(Extracted data entries)

——————

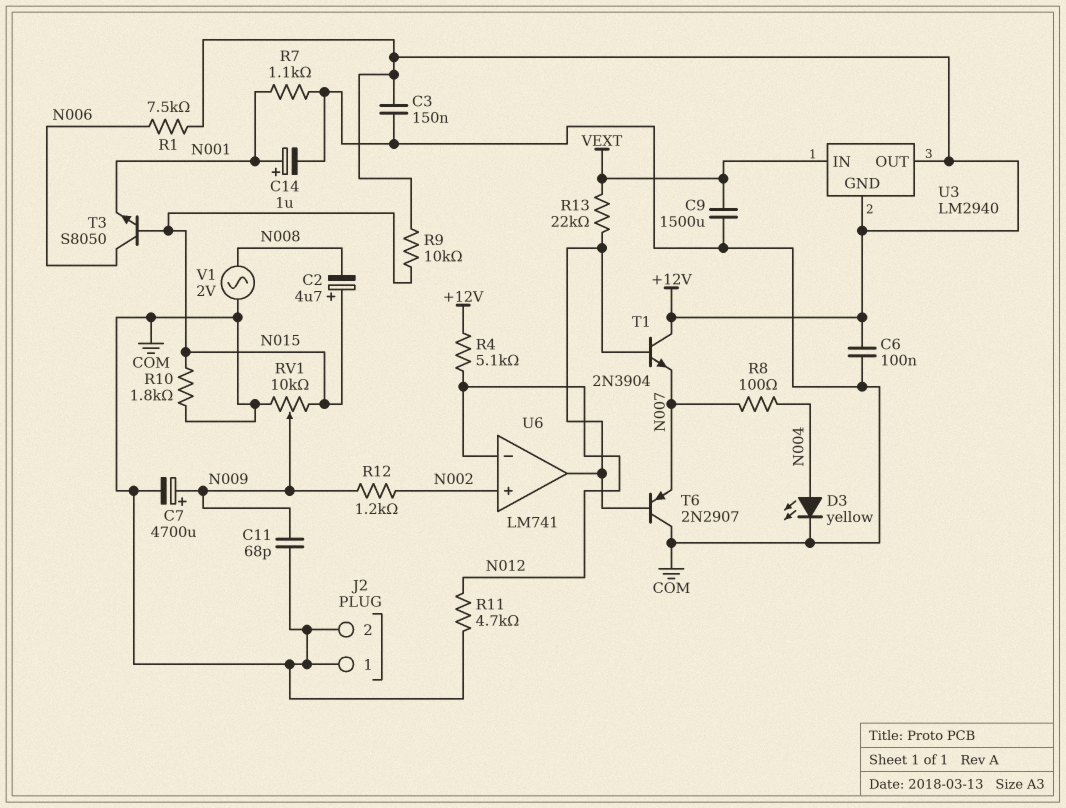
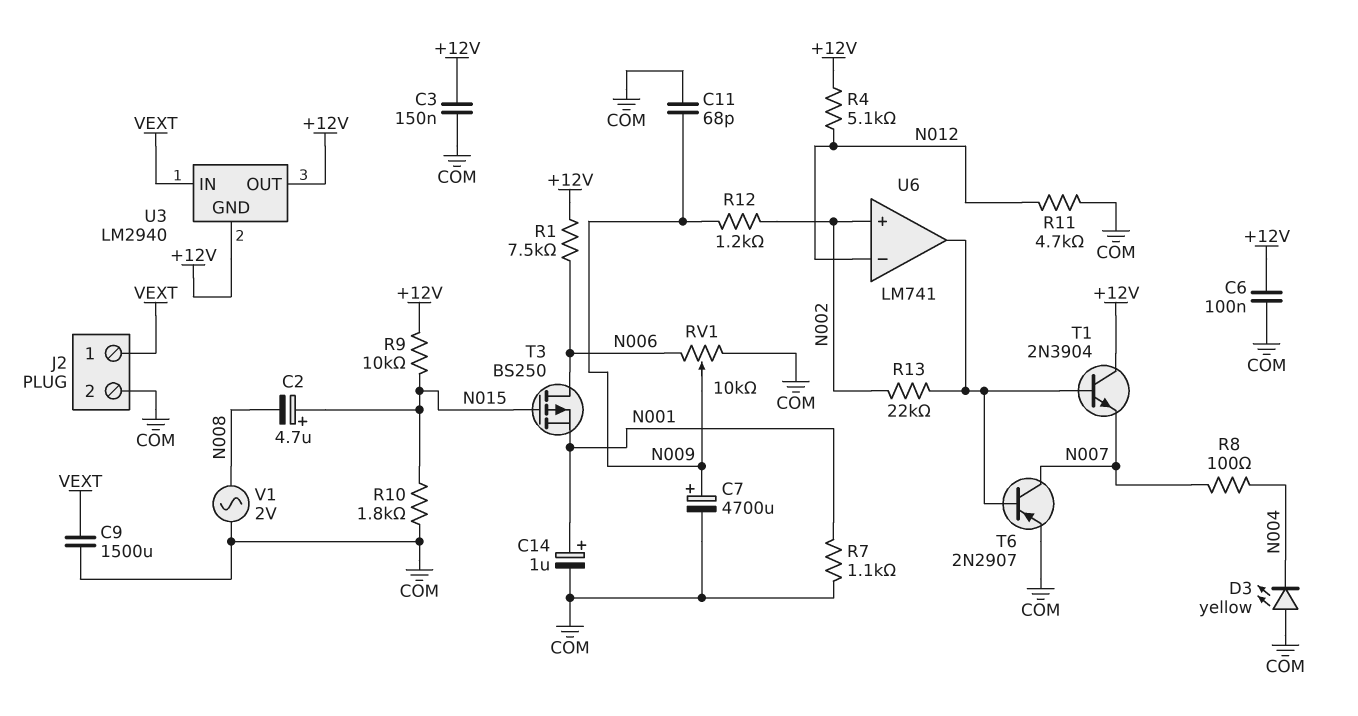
D3: LED yellow (A N004, K COM) -> LED yellow (A COM, K N004)
J2 pin 1: COM -> VEXT
R13: 22k (U6/out, VEXT) -> 22k (N002, U6/out)
RV1: 10k (COM, N015, wiper N009) -> 10k (COM, N006, wiper N009)
T3: NPN S8050 (B N015, C N006, E N001) -> PMOS BS250 (G N015, D N006, S N001)
T6: PNP 2N2907 (B U6/out, C COM, E N007) -> PNP 2N2907 (B U6/out, C N007, E COM)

——————

**Task**
Word for word, give the entries above again, with no images included.

**Output of the task**
D3: LED yellow (A N004, K COM) -> LED yellow (A COM, K N004)
J2 pin 1: COM -> VEXT
R13: 22k (U6/out, VEXT) -> 22k (N002, U6/out)
RV1: 10k (COM, N015, wiper N009) -> 10k (COM, N006, wiper N009)
T3: NPN S8050 (B N015, C N006, E N001) -> PMOS BS250 (G N015, D N006, S N001)
T6: PNP 2N2907 (B U6/out, C COM, E N007) -> PNP 2N2907 (B U6/out, C N007, E COM)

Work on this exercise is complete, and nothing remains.